**Task statement**: Copy every line below where the string "brick" is found.

(Given data Opens)

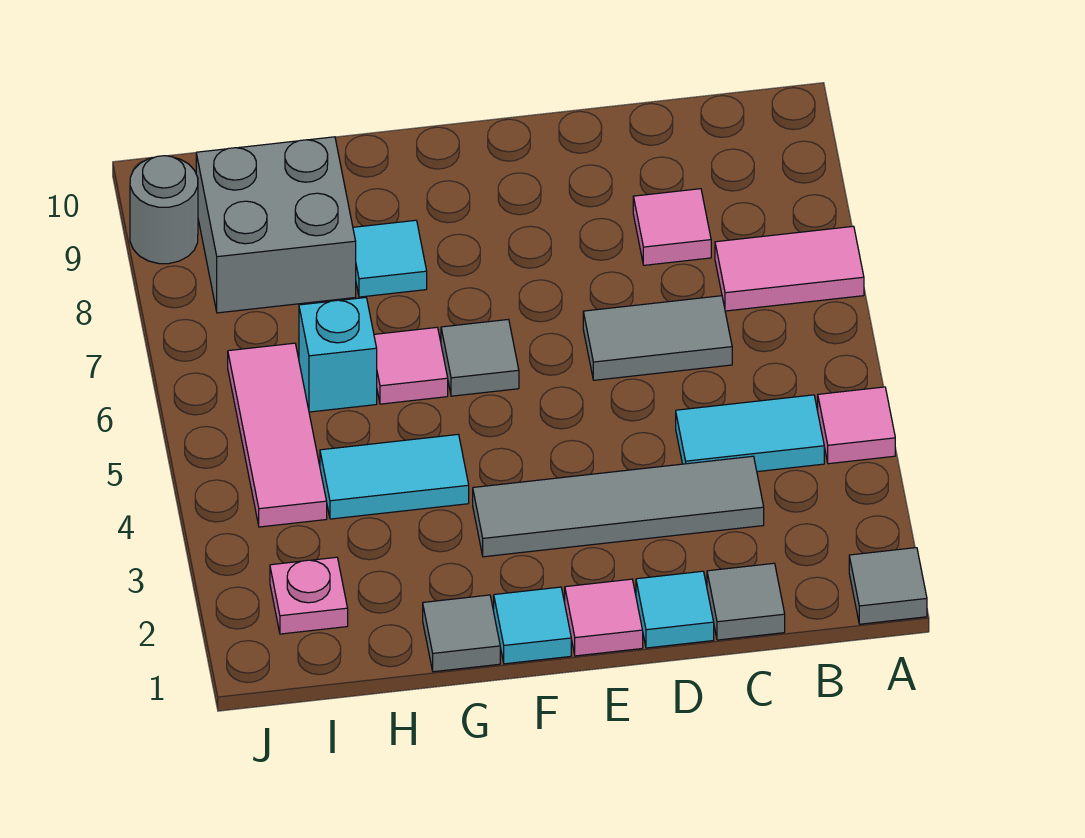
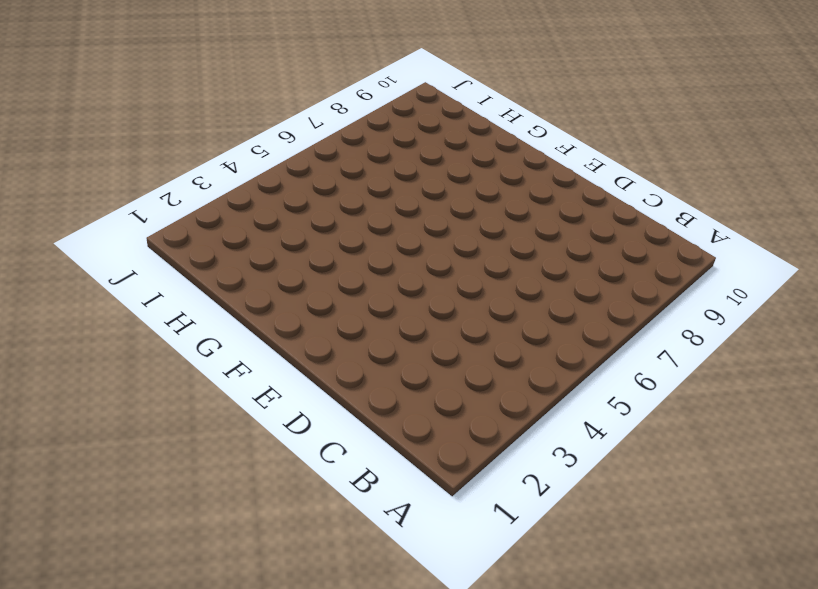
none -> grey tile A1 level 1
none -> pink tile A4 level 1
none -> pink tile A7:B7 level 1

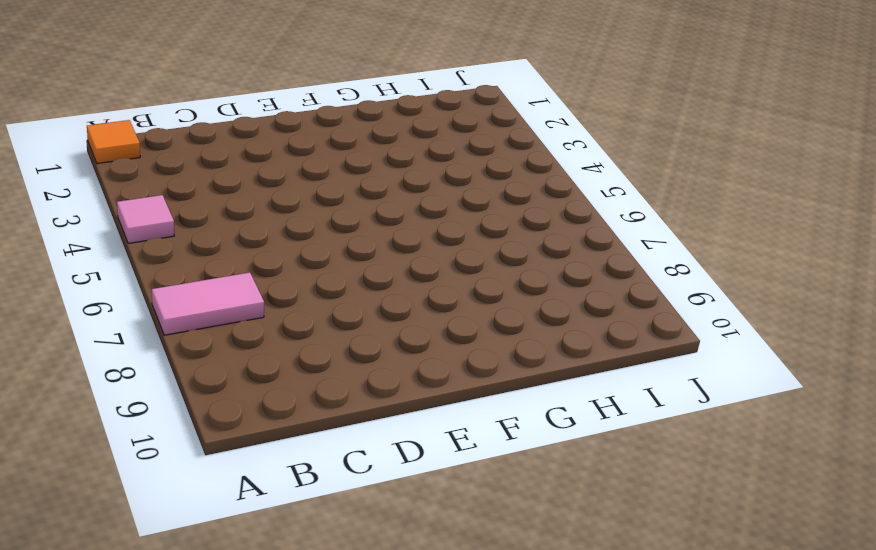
orange tile A1 level 1 -> grey tile A1 level 1
none -> cyan tile B4:C4 level 1
none -> grey tile C1 level 1
none -> grey tile C3:F3 level 1

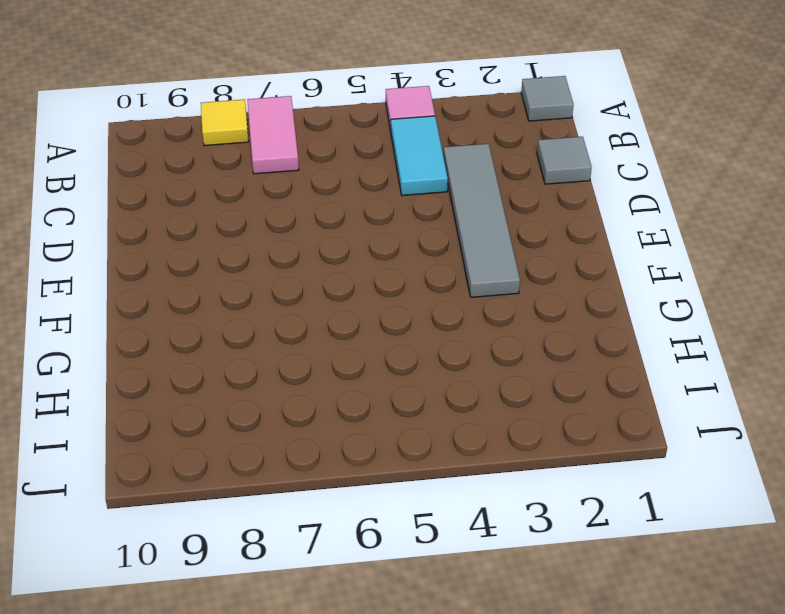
yellow tile A8 level 1 -> none
none -> grey tile C6:D6 level 1
none -> pink tile C8 level 1
none -> cyan tile D1 level 1

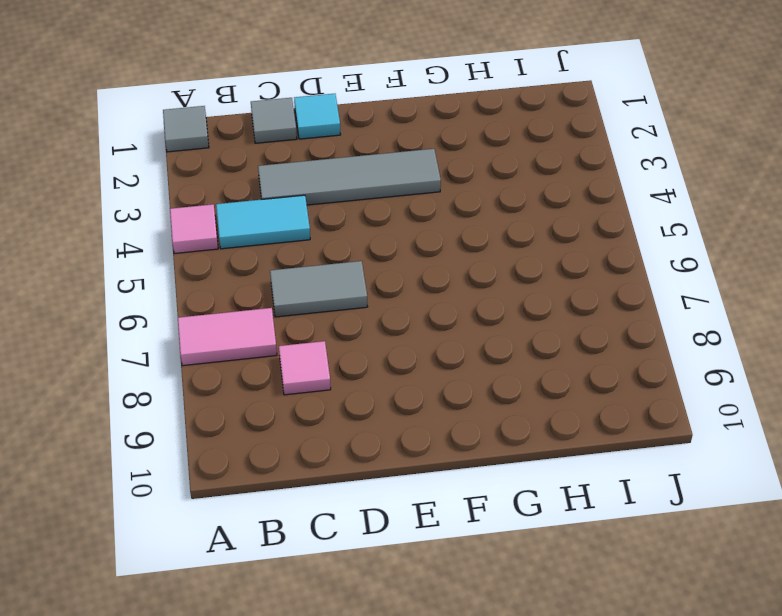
none -> pink tile E1 level 1
none -> cyan tile F1 level 1
none -> grey tile F6 level 1

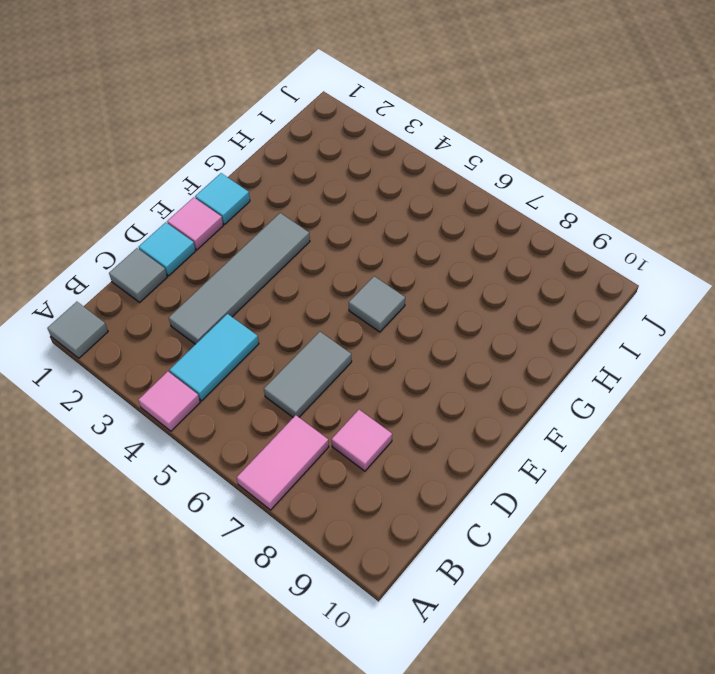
none -> grey tile G1 level 1
none -> cyan tile G4:H4 level 1
none -> pink tile G6 level 1

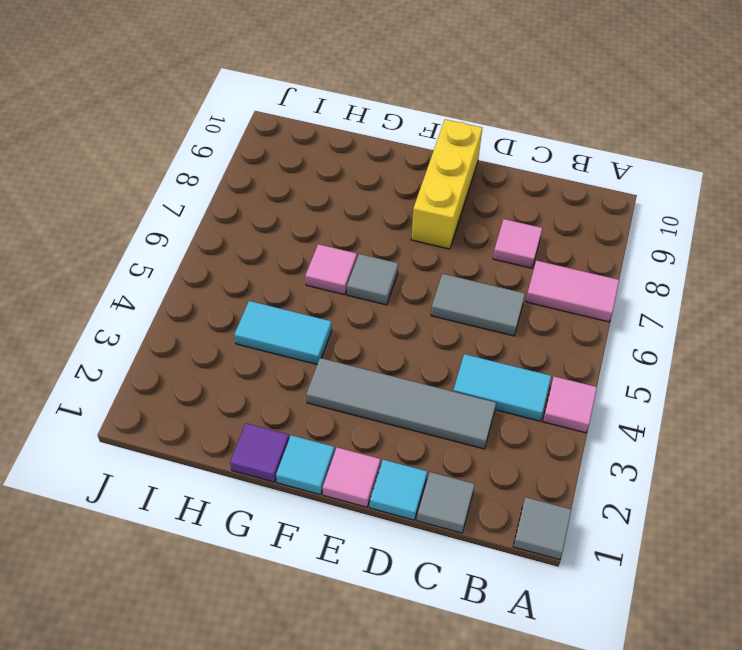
yellow brick E8:E10 level 1 -> none
purple tile G1 level 1 -> grey tile G1 level 1
none -> cyan tile G8 level 1
none -> cyan brick H6 level 1
none -> grey brick H8:I9 level 1

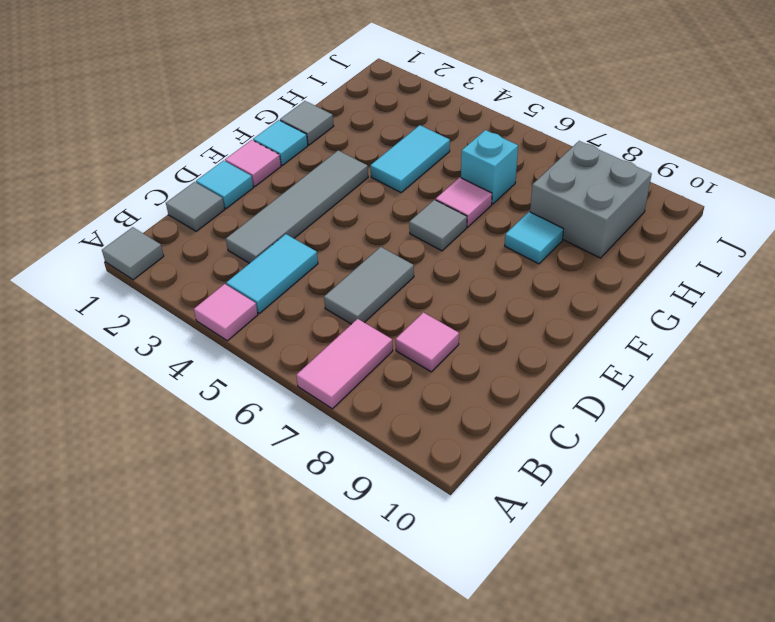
none -> pink plate I2 level 1
none -> pink tile I4:I6 level 1
none -> grey round brick J9 level 1

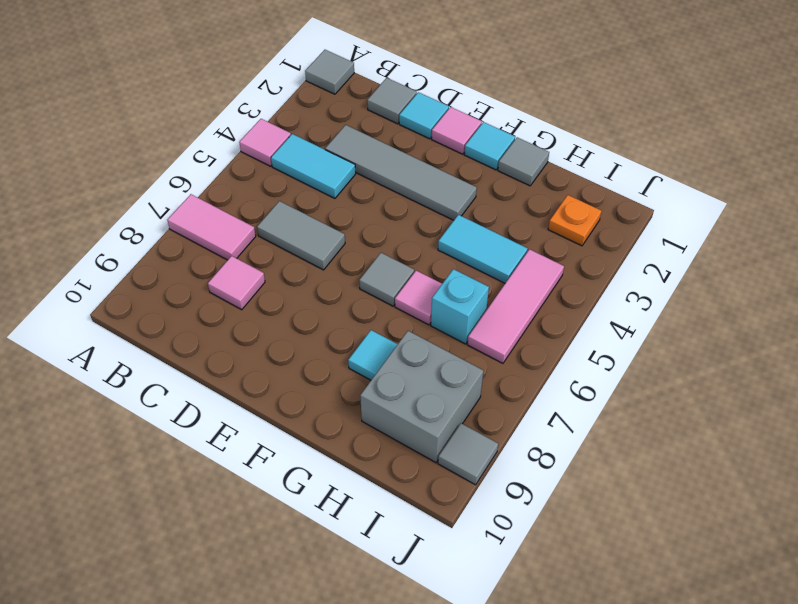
orange plate I2 level 1 -> pink plate I2 level 1
grey tile J9 level 1 -> grey round brick J9 level 1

(Given data Closes)

**Response to the exercise**:
yellow brick E8:E10 level 1 -> none
none -> cyan brick H6 level 1
none -> grey brick H8:I9 level 1
none -> grey round brick J9 level 1
grey tile J9 level 1 -> grey round brick J9 level 1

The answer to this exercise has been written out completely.